- _Problem to solve_: An exact, picture-free copy of the listing is required.

- _Collected material_:
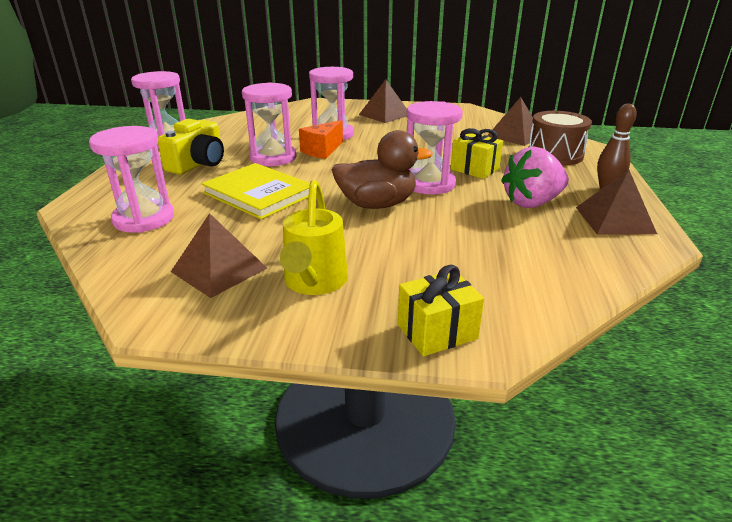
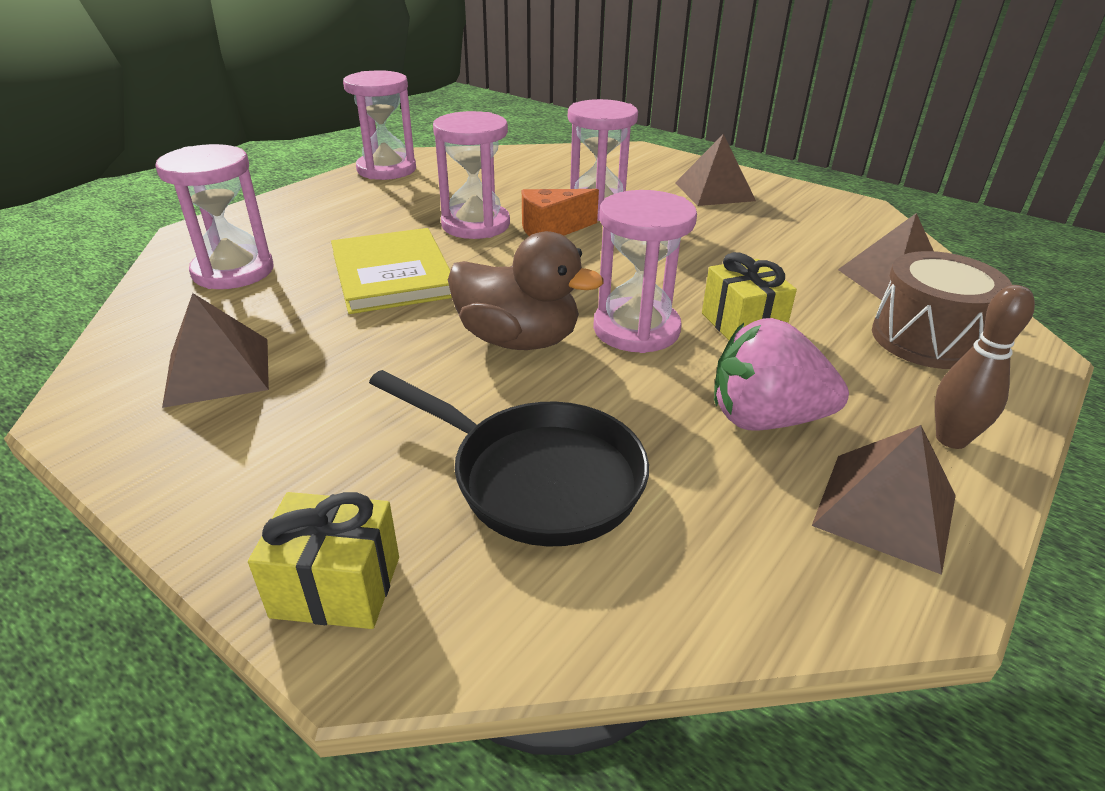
camera: 30 degrees right, 5 degrees up
yellow camera [158,119,224,175] -> none
yellow watering can [280,180,348,295] -> none
none -> black pan [369,370,649,547]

- _Written reply_:
camera: 30 degrees right, 5 degrees up
yellow camera [158,119,224,175] -> none
yellow watering can [280,180,348,295] -> none
none -> black pan [369,370,649,547]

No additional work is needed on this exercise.